[Saved entries]
--------------------------------
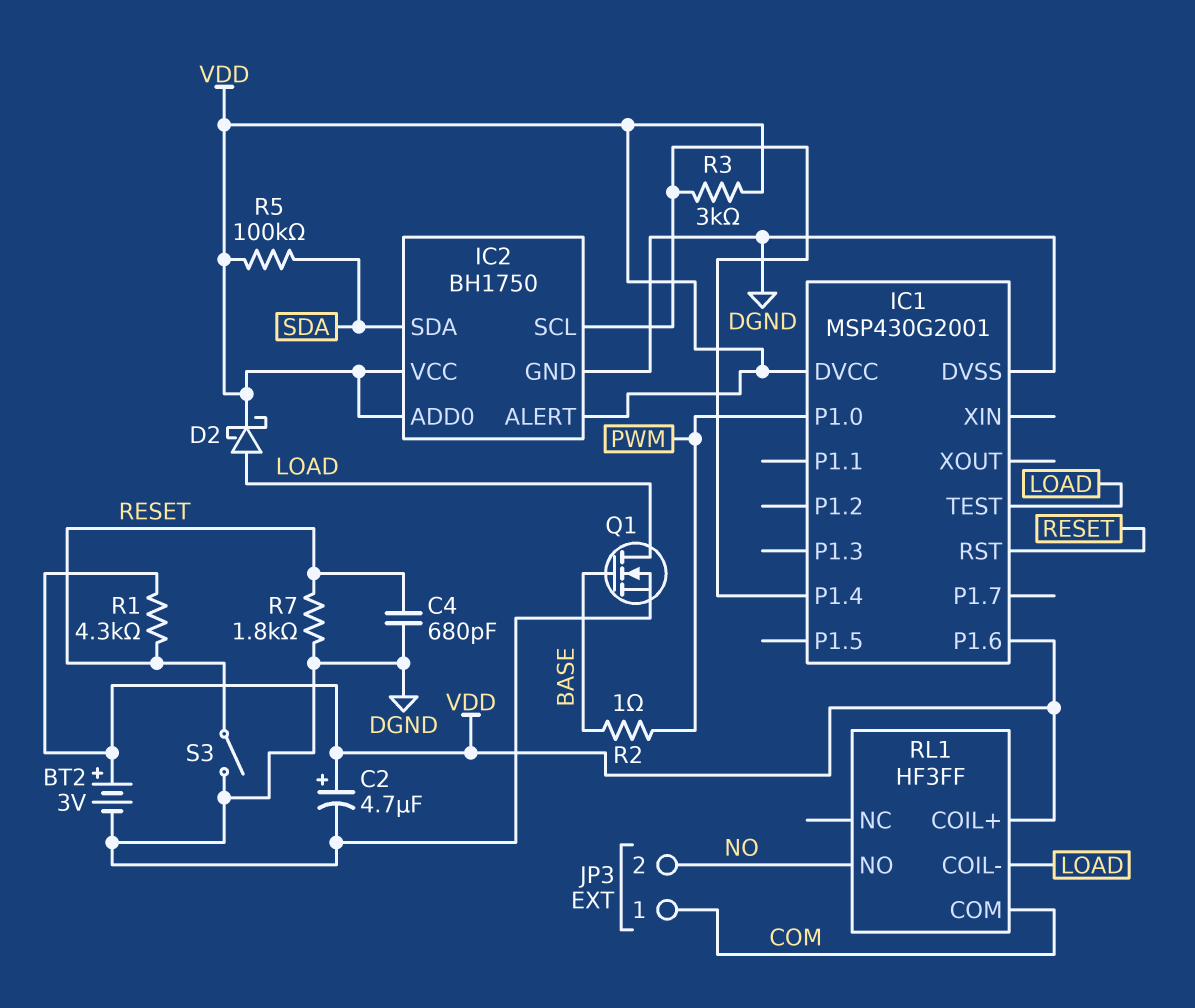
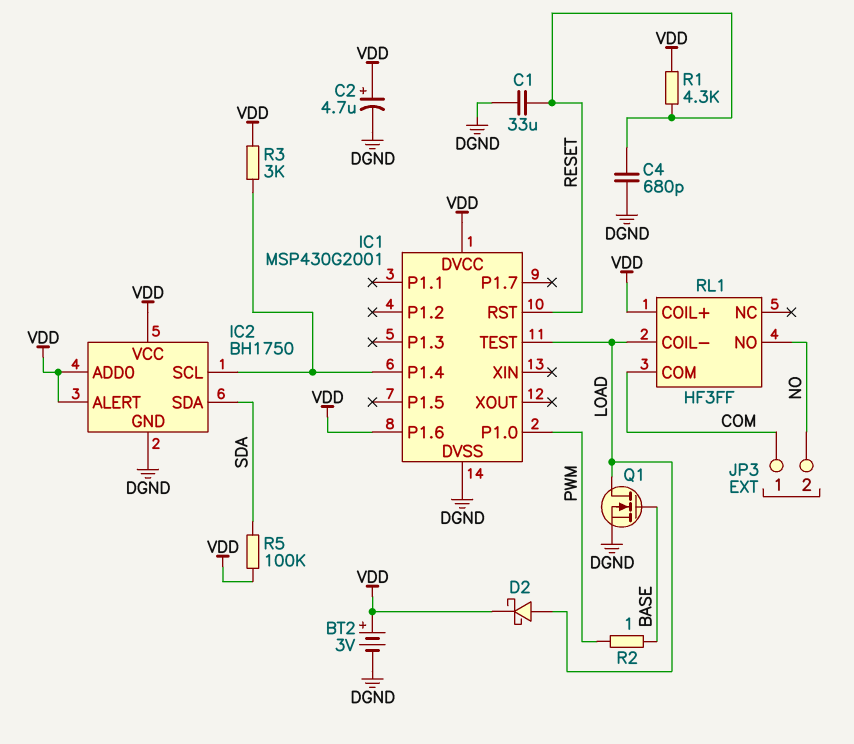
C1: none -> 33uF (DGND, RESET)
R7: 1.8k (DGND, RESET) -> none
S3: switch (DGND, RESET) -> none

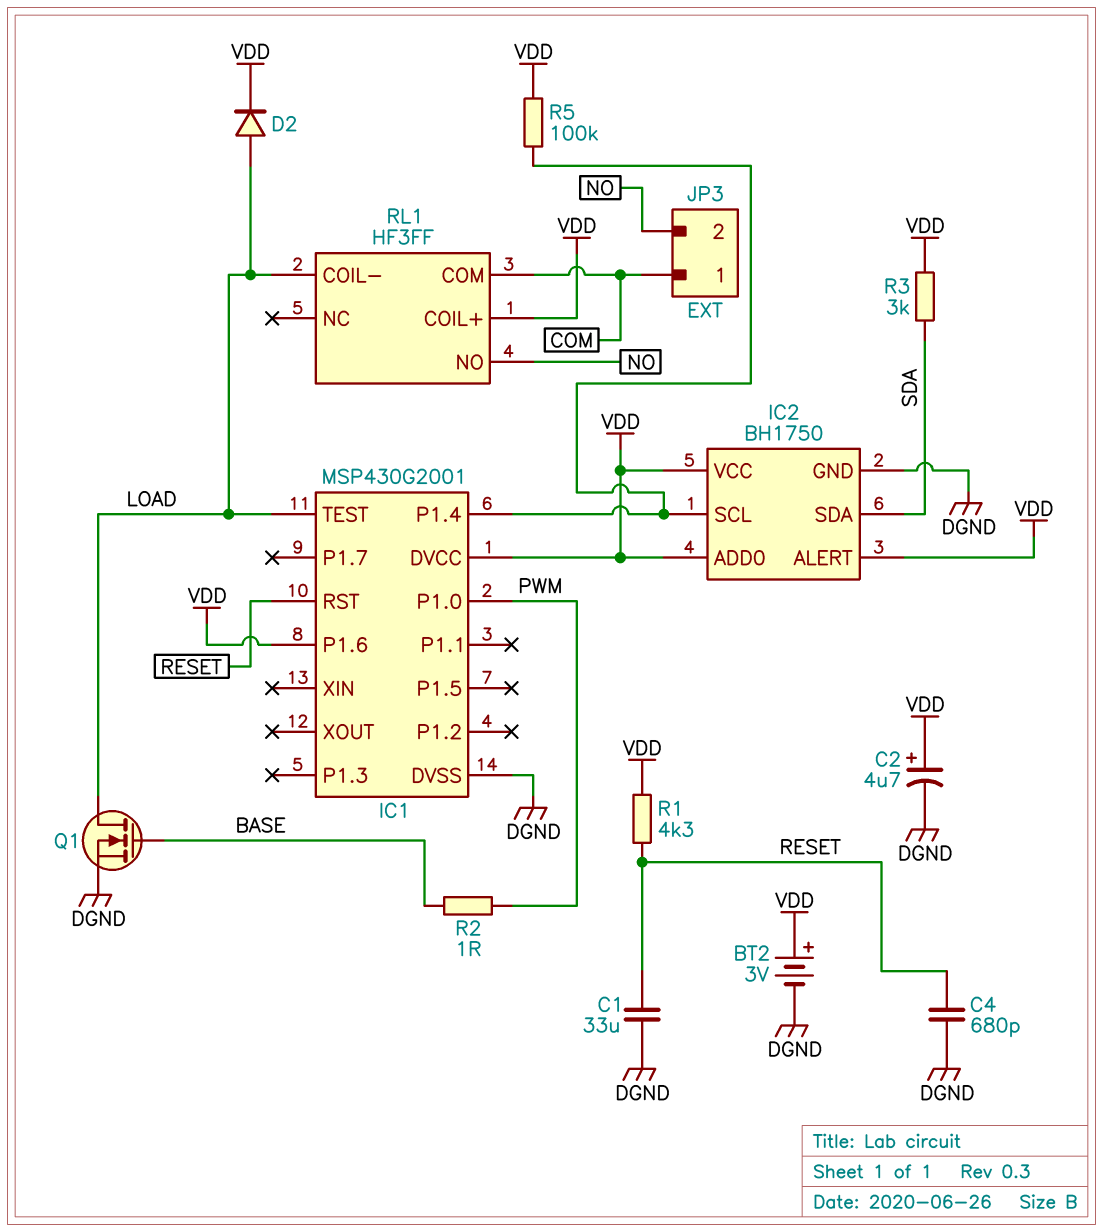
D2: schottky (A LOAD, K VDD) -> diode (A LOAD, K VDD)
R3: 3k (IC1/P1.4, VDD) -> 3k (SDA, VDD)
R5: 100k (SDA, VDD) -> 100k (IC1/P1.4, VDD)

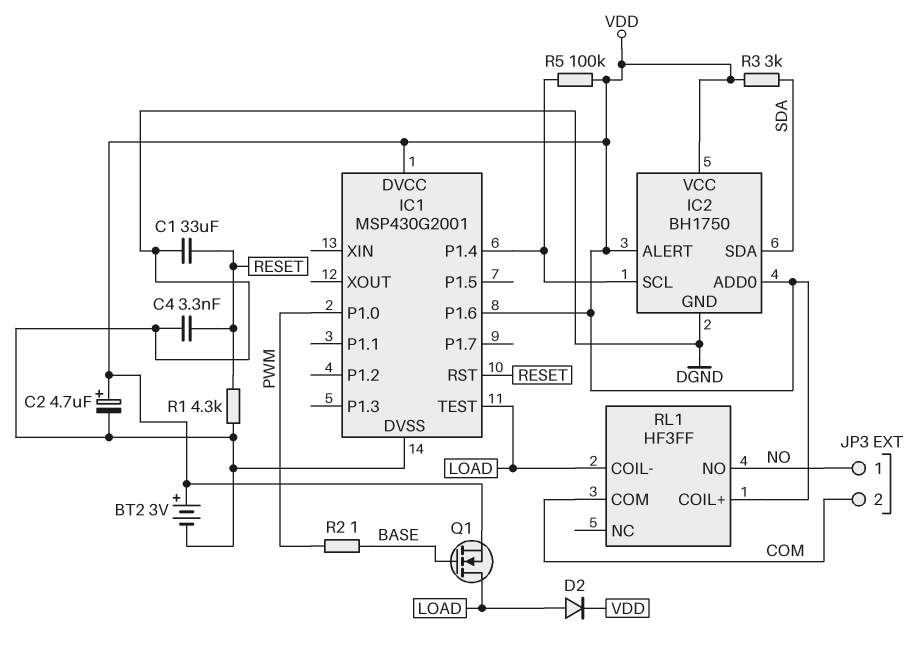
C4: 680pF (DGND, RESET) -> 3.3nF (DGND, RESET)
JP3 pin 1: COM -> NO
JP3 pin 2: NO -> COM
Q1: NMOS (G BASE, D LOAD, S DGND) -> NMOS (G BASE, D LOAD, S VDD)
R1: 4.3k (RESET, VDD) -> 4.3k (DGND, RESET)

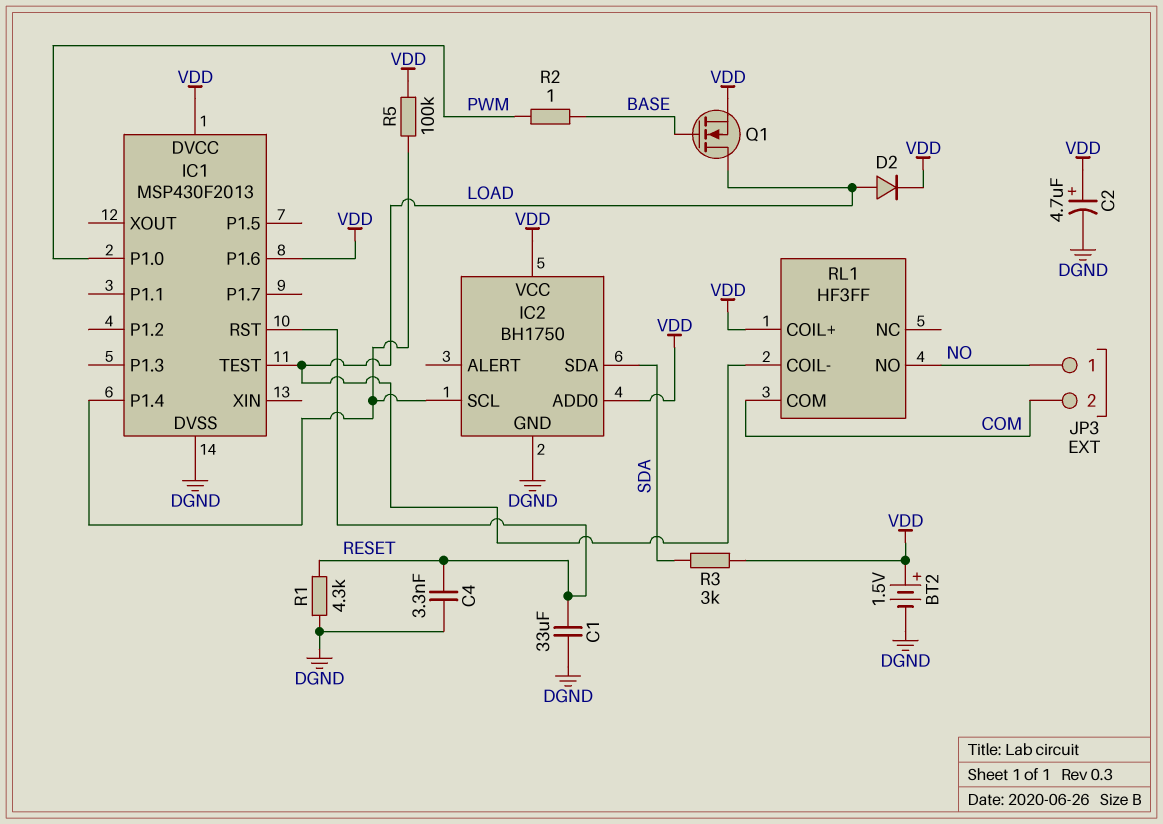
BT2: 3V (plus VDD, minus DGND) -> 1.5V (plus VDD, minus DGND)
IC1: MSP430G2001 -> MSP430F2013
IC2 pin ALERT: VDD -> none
--------------------------------
- _PROBLEM DETAILS_: What the answer must hold is the exact text of every line from the one containing "R5: 100k (SDA, VDD) -> 100k (IC1/P1.4, VDD)" through the end of the data, minus any pictures.

- _THE COMPLETED TASK_:
R5: 100k (SDA, VDD) -> 100k (IC1/P1.4, VDD)

C4: 680pF (DGND, RESET) -> 3.3nF (DGND, RESET)
JP3 pin 1: COM -> NO
JP3 pin 2: NO -> COM
Q1: NMOS (G BASE, D LOAD, S DGND) -> NMOS (G BASE, D LOAD, S VDD)
R1: 4.3k (RESET, VDD) -> 4.3k (DGND, RESET)

BT2: 3V (plus VDD, minus DGND) -> 1.5V (plus VDD, minus DGND)
IC1: MSP430G2001 -> MSP430F2013
IC2 pin ALERT: VDD -> none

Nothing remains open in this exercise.